Please work out how many of the lines below include "TEMP". Only the number should be given.

Segment Start: Data extracts

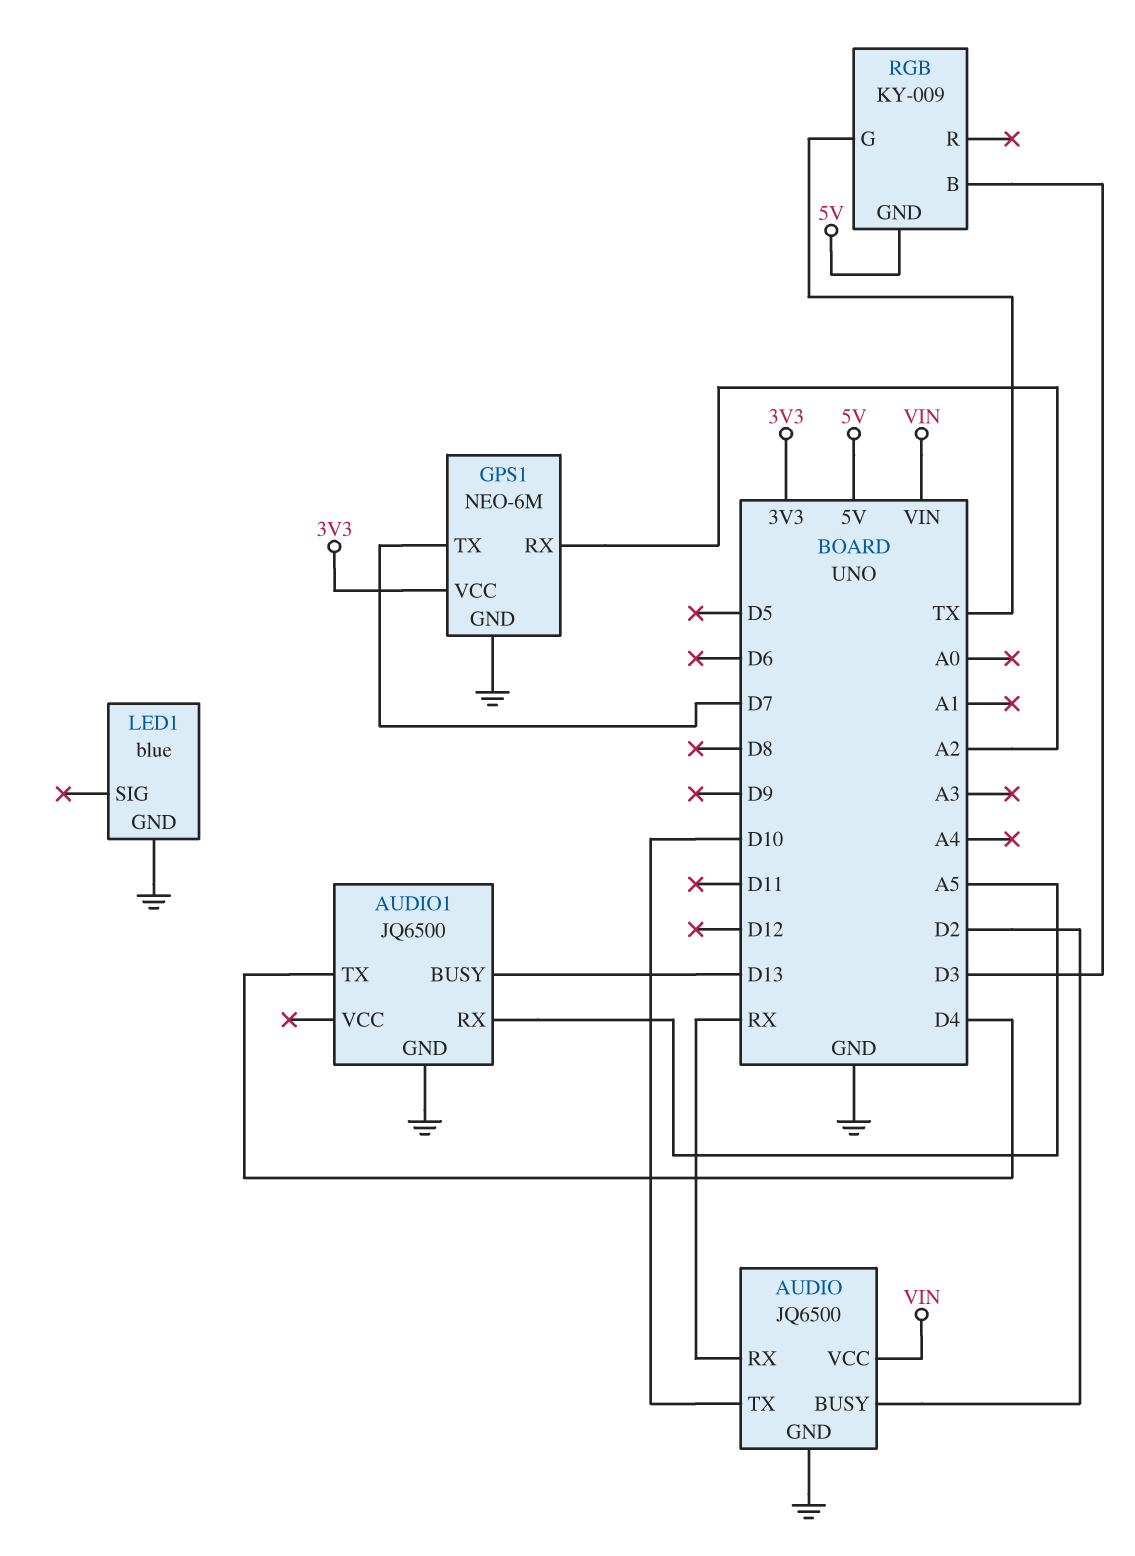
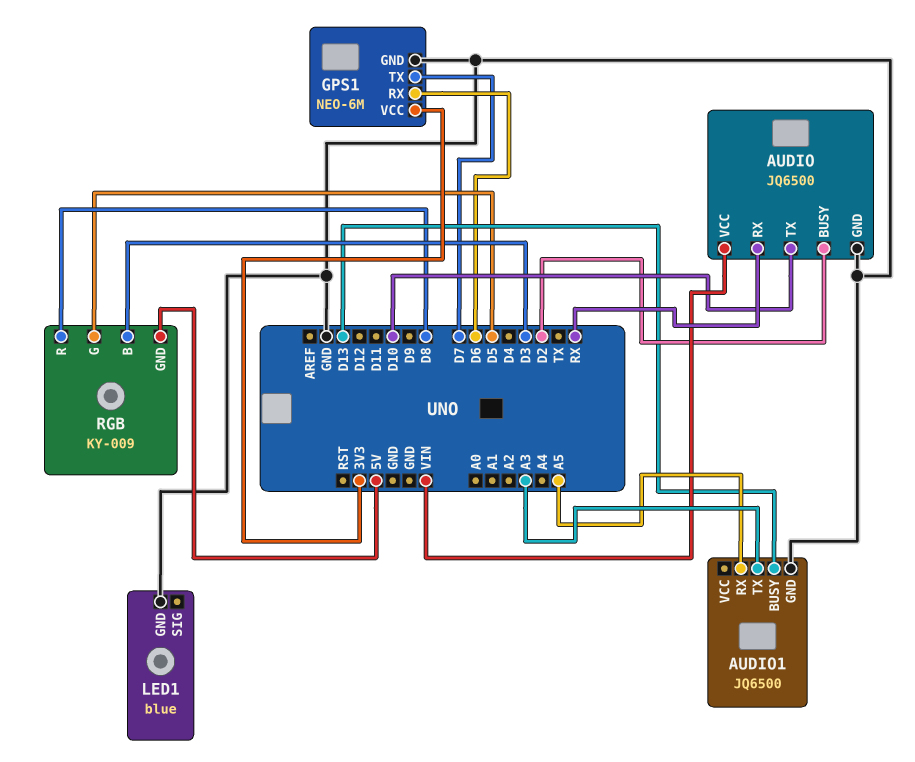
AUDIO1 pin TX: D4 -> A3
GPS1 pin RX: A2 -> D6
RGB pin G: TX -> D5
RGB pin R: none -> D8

Segment End: Data extracts
Segment Start: Data extracts

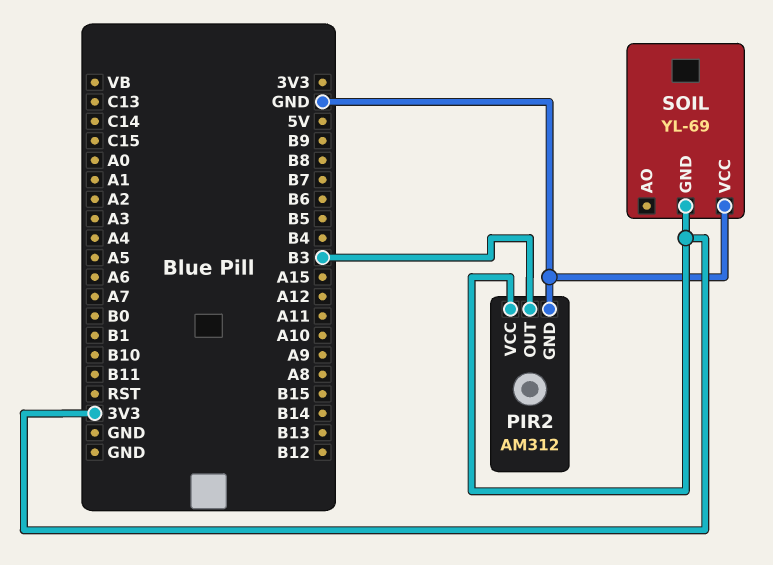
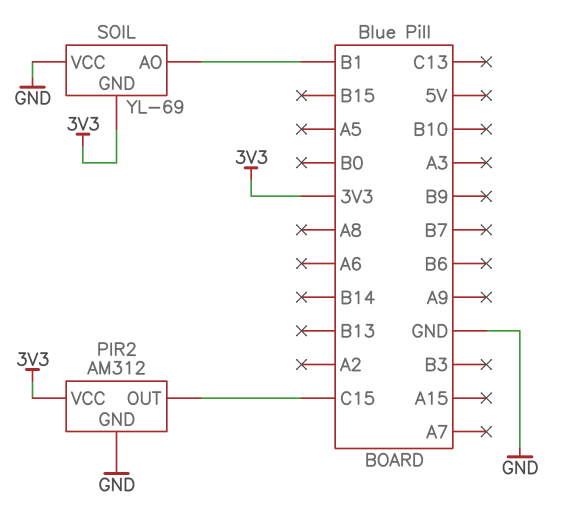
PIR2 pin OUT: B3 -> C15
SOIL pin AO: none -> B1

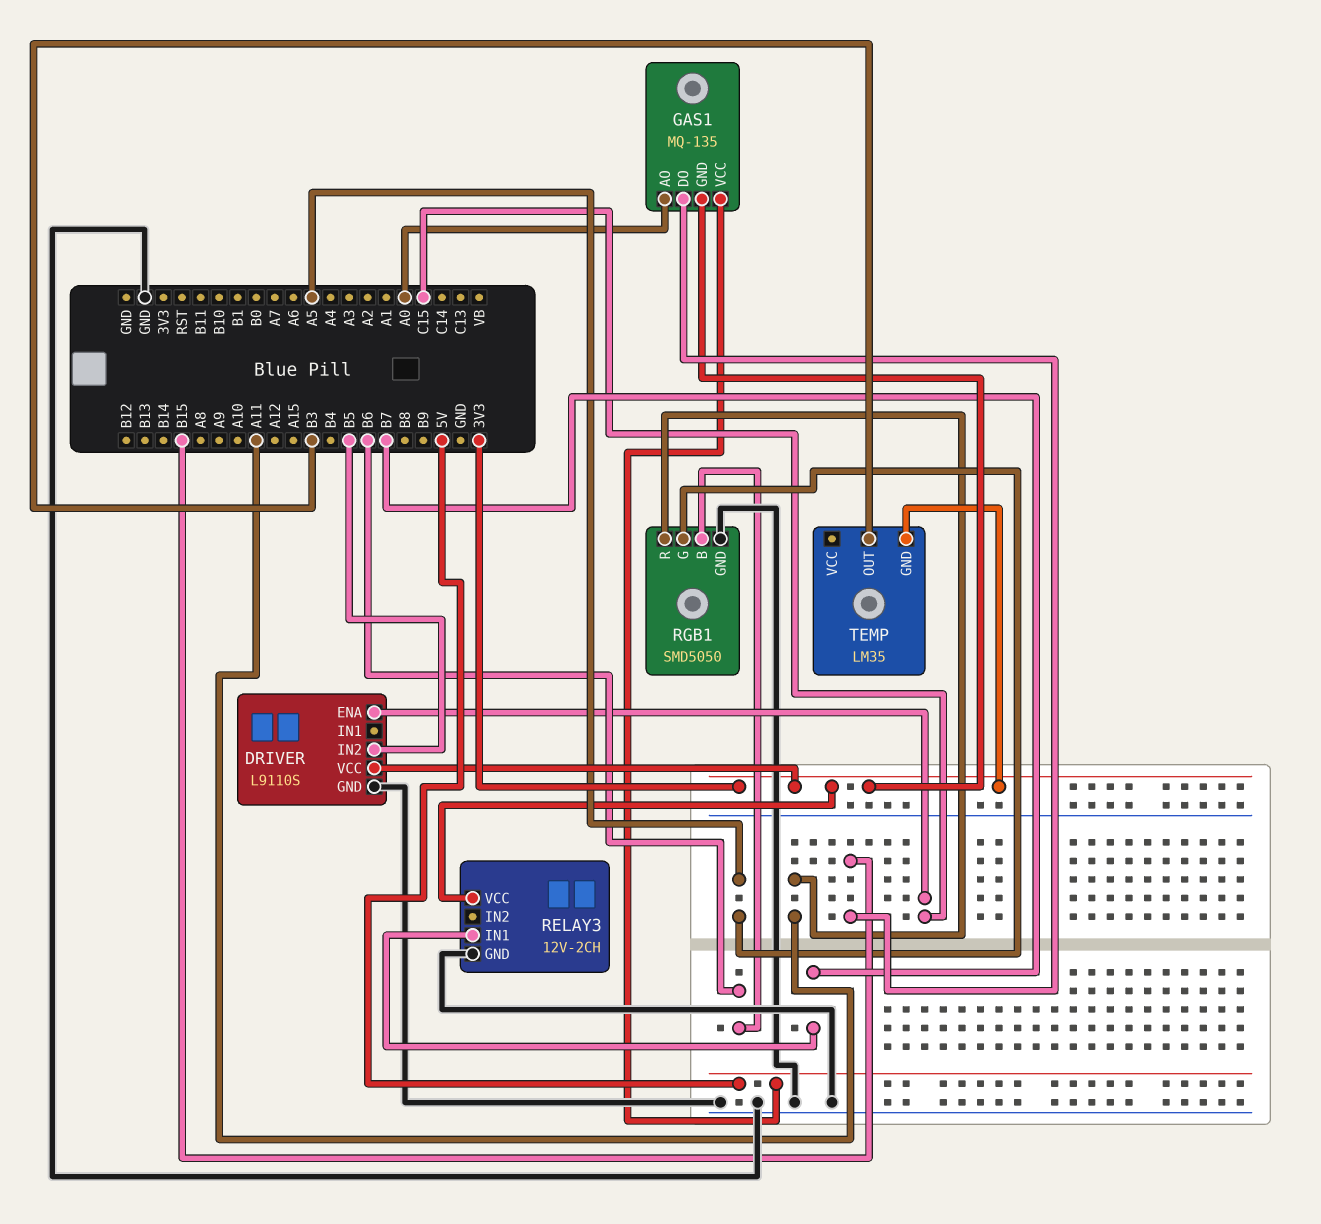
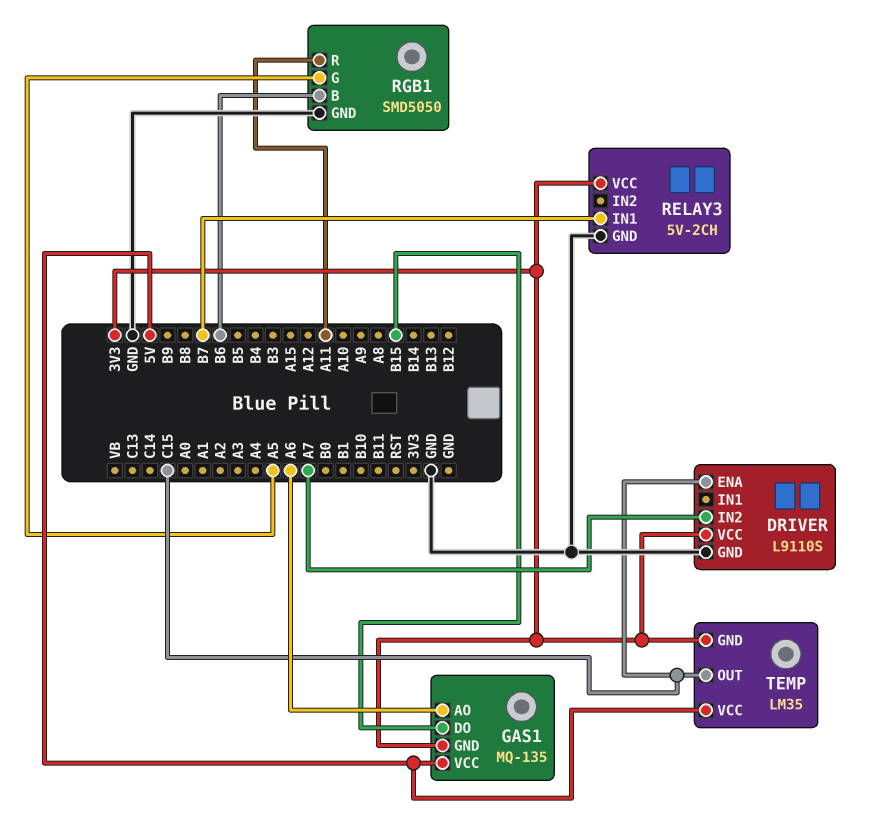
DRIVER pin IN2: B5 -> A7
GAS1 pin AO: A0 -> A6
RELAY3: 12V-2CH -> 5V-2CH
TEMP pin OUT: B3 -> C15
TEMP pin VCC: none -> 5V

Segment End: Data extracts

* [Finished exercise]
2